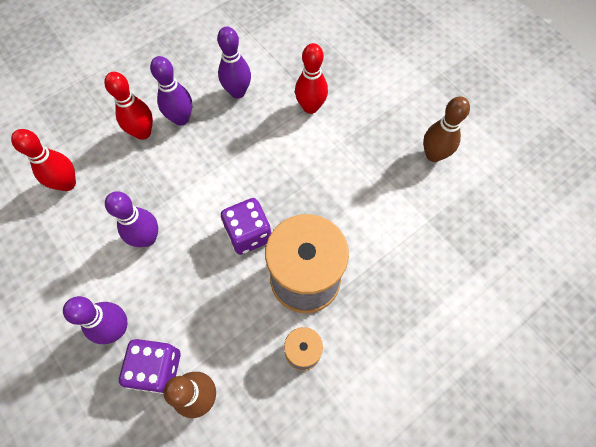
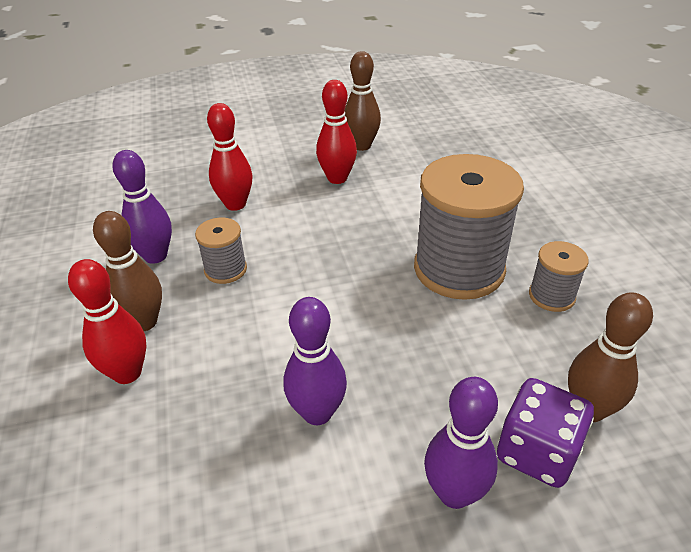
camera: 65 degrees left, 25 degrees down
red bowling pin [11,129,76,191] -> red bowling pin moved to [316,80,357,184]
purple bowling pin [150,56,192,126] -> brown bowling pin [93,211,162,331]
purple dice [221,198,271,255] -> none
none -> grey spool [195,218,247,284]

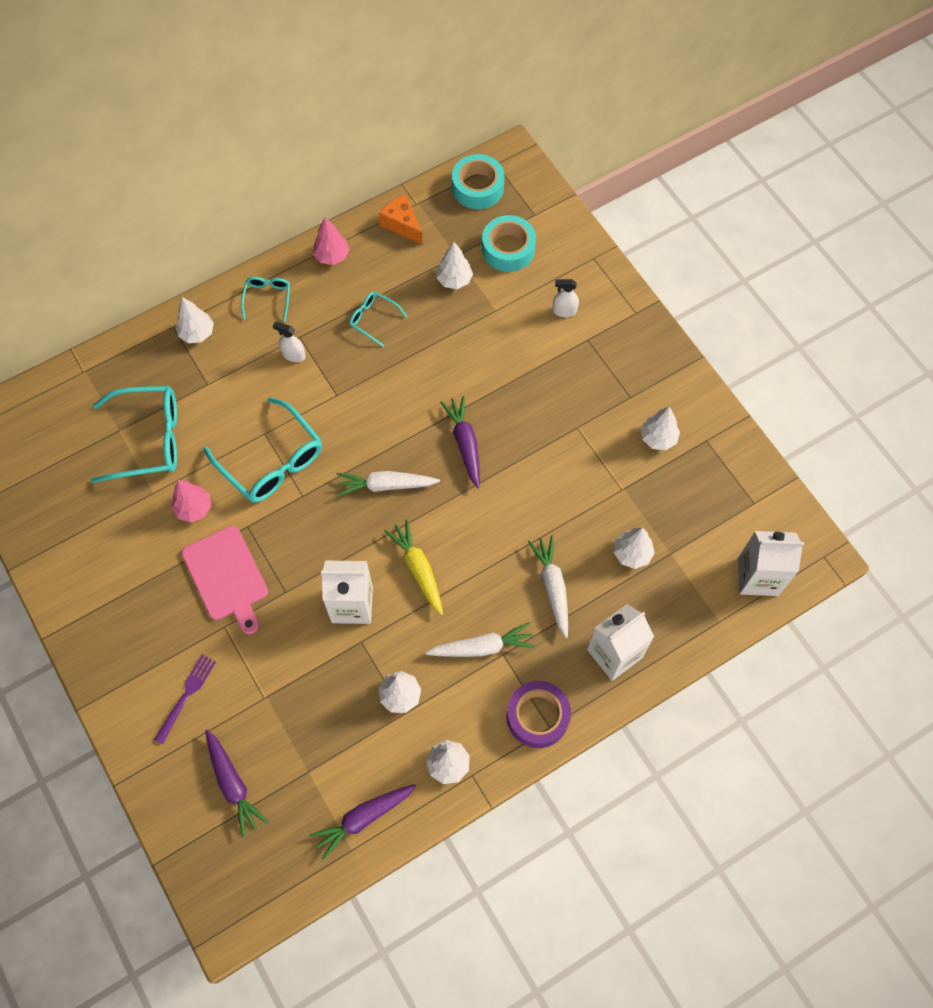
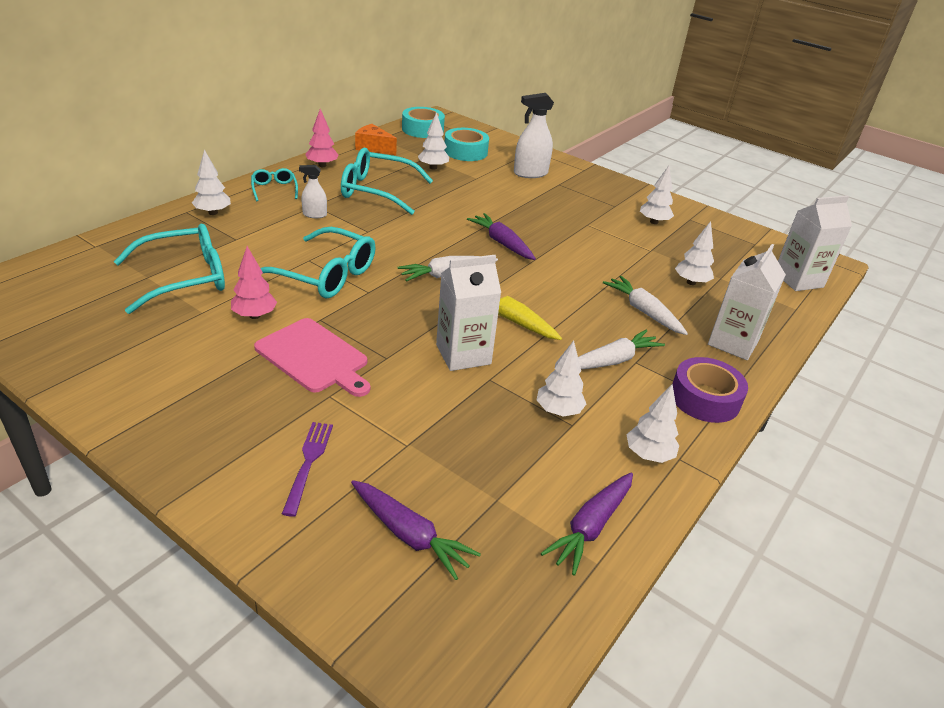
camera: 25 degrees left, 30 degrees down
turquoise glasses [349,292,407,347] -> turquoise glasses [341,148,433,215], size x1.96
white spray bottle [552,279,579,317] -> white spray bottle [514,93,554,178], size x1.76

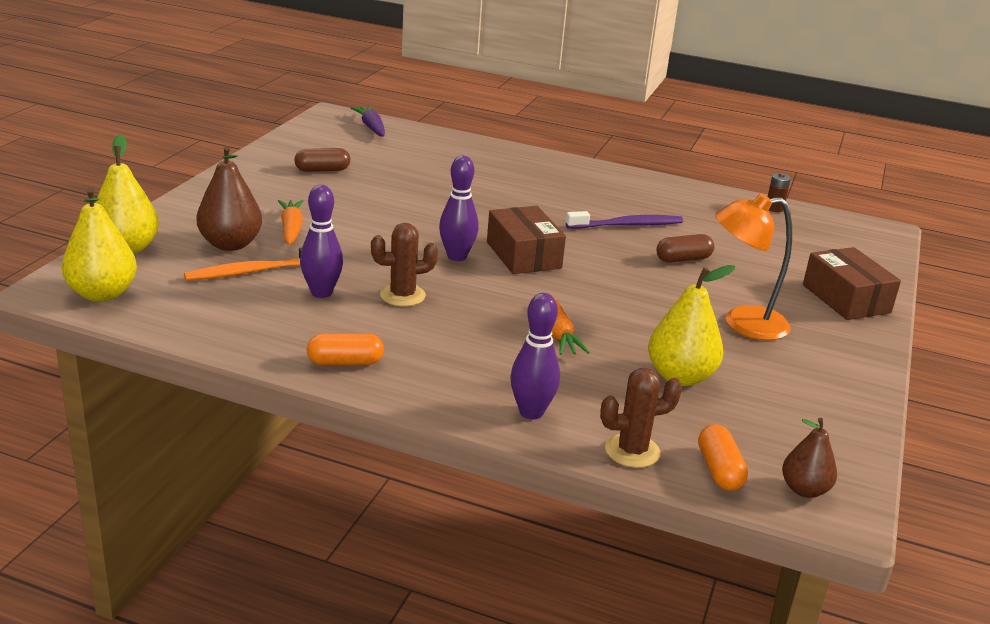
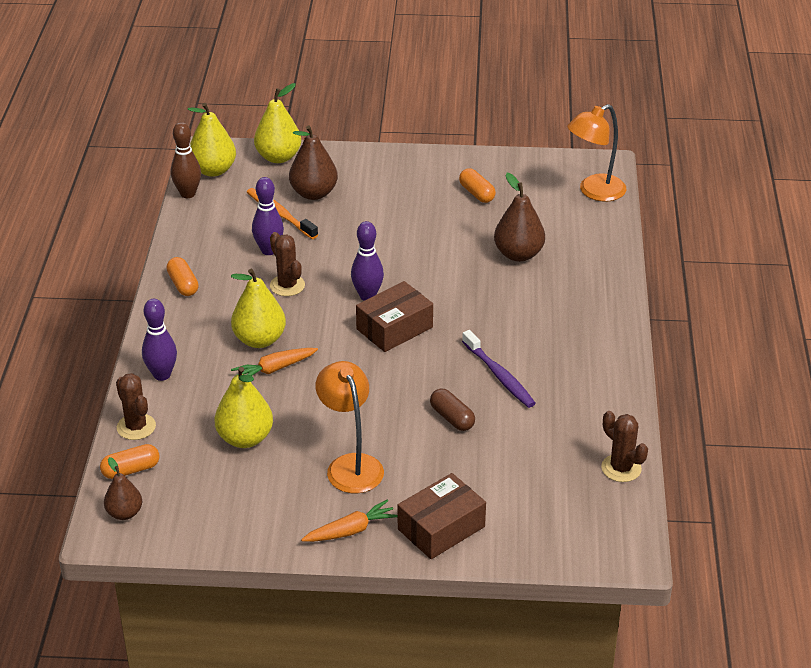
camera: 75 degrees right, 10 degrees up
orange carrot [278,200,303,245] -> orange carrot moved to [301,500,398,542]
brown capsule [294,148,350,172] -> orange capsule [459,168,496,203]
purple carrot [351,106,385,136] -> orange lamp [567,104,626,202]
brown battery [768,173,791,212] -> brown cactus [601,411,648,482]
none -> brown bowling pin [171,122,201,198]
none -> yellow pear [231,269,286,348]
none -> brown pear [494,173,545,262]

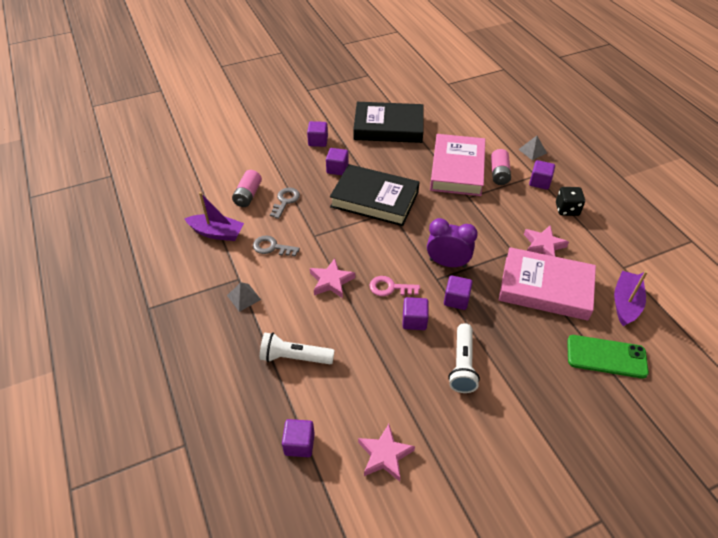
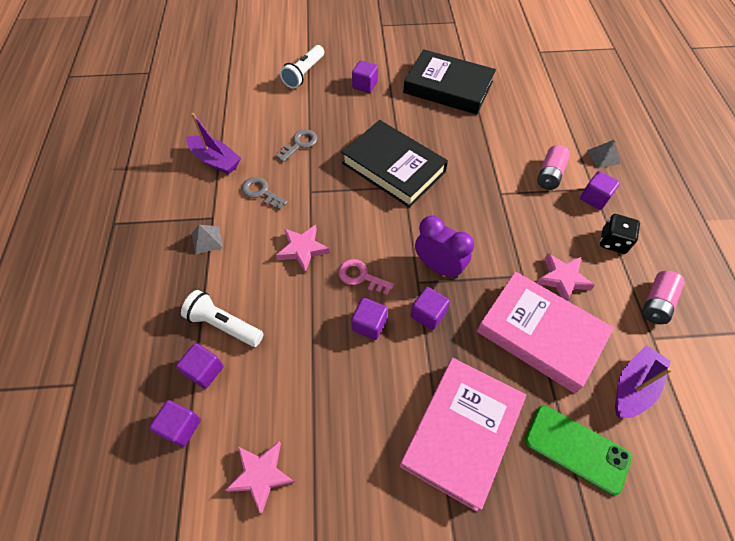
camera: 20 degrees right, 10 degrees up
pink battery [232,170,262,207] -> pink battery moved to [642,271,684,324]
purple cube [326,148,349,175] -> purple cube moved to [176,343,224,389]
pink book [430,134,485,196] -> pink book moved to [400,358,526,511]
white flashlight [448,323,480,393] -> white flashlight moved to [280,45,324,88]

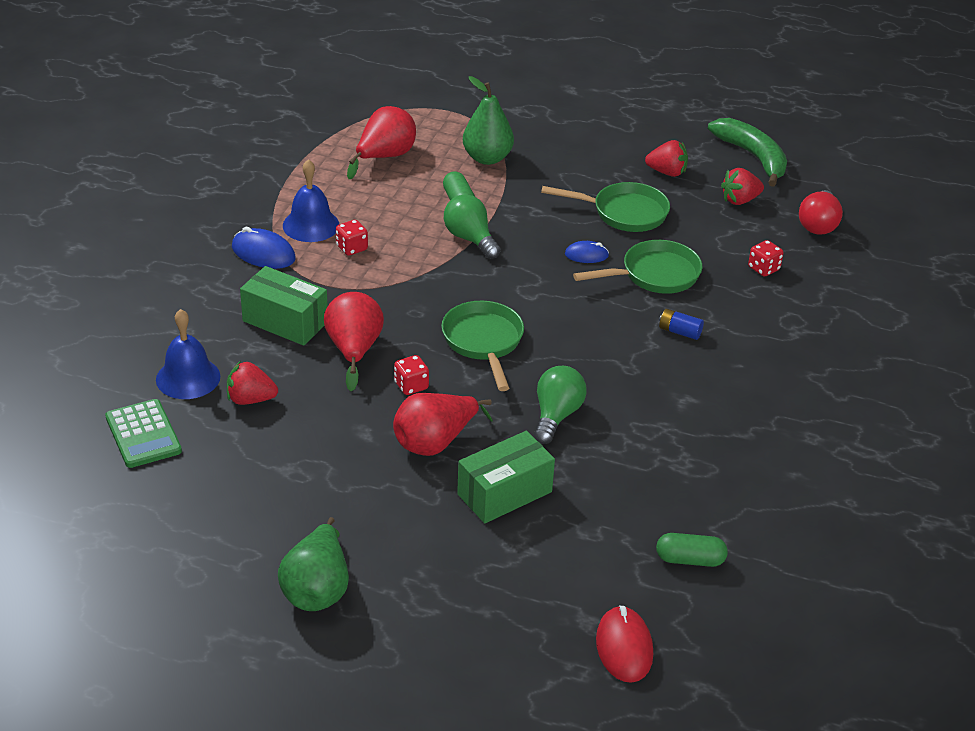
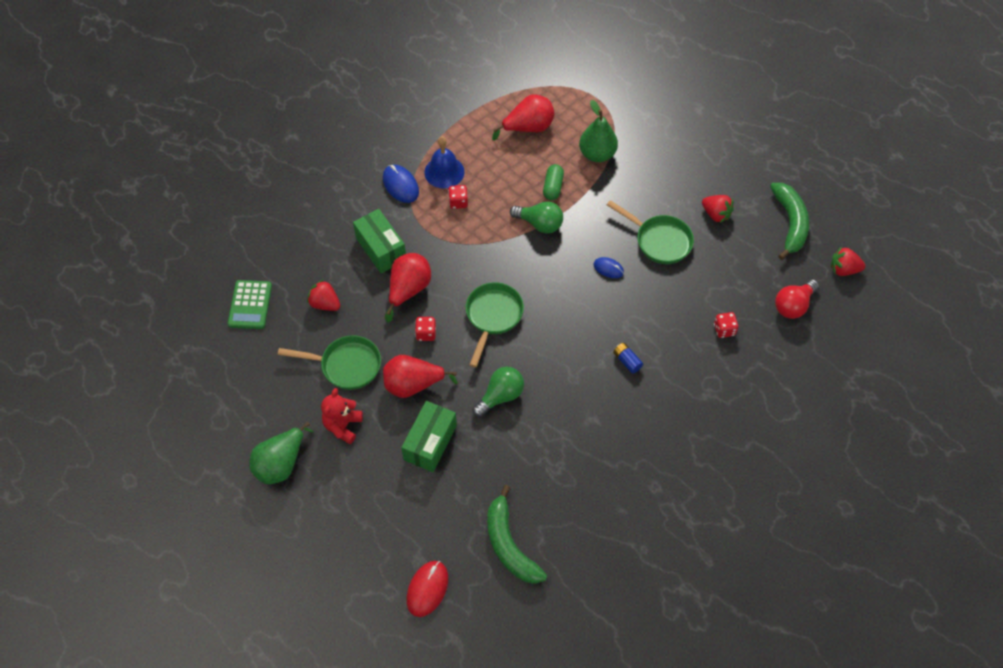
camera: 30 degrees right, 20 degrees up
blue bell [156,309,220,399] -> none
green light bulb [444,194,501,259] -> green light bulb turned 120 degrees clockwise [510,201,563,234]
green box [457,431,555,523] -> green box turned 60 degrees counterclockwise [401,401,457,472]
green pan [573,240,702,294] -> green pan moved to [278,335,381,390]
green capsule [656,533,728,567] -> green banana [487,485,547,584]
red strawberry [721,168,764,205] -> red strawberry moved to [831,246,865,276]
none -> red teddy bear [321,388,363,444]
━━━━━━
### [Instruction]
Where pictures appear, drop them, and reproduce exactly only the lines running from the beginning of the data to the line that contains "red strawberry [721,168,764,205]", inclusive.

### [Solution to the exercise]
camera: 65 degrees left, 25 degrees down
red bowling pin [11,129,76,191] -> red bowling pin moved to [316,80,357,184]
purple bowling pin [150,56,192,126] -> brown bowling pin [93,211,162,331]
purple dice [221,198,271,255] -> none
none -> grey spool [195,218,247,284]

camera: 25 degrees left, 30 degrees down
turquoise glasses [349,292,407,347] -> turquoise glasses [341,148,433,215], size x1.96
white spray bottle [552,279,579,317] -> white spray bottle [514,93,554,178], size x1.76

camera: 75 degrees right, 10 degrees up
orange carrot [278,200,303,245] -> orange carrot moved to [301,500,398,542]
brown capsule [294,148,350,172] -> orange capsule [459,168,496,203]
purple carrot [351,106,385,136] -> orange lamp [567,104,626,202]
brown battery [768,173,791,212] -> brown cactus [601,411,648,482]
none -> brown bowling pin [171,122,201,198]
none -> yellow pear [231,269,286,348]
none -> brown pear [494,173,545,262]

camera: 20 degrees right, 10 degrees up
pink battery [232,170,262,207] -> pink battery moved to [642,271,684,324]
purple cube [326,148,349,175] -> purple cube moved to [176,343,224,389]
pink book [430,134,485,196] -> pink book moved to [400,358,526,511]
white flashlight [448,323,480,393] -> white flashlight moved to [280,45,324,88]

camera: 30 degrees right, 20 degrees up
blue bell [156,309,220,399] -> none
green light bulb [444,194,501,259] -> green light bulb turned 120 degrees clockwise [510,201,563,234]
green box [457,431,555,523] -> green box turned 60 degrees counterclockwise [401,401,457,472]
green pan [573,240,702,294] -> green pan moved to [278,335,381,390]
green capsule [656,533,728,567] -> green banana [487,485,547,584]
red strawberry [721,168,764,205] -> red strawberry moved to [831,246,865,276]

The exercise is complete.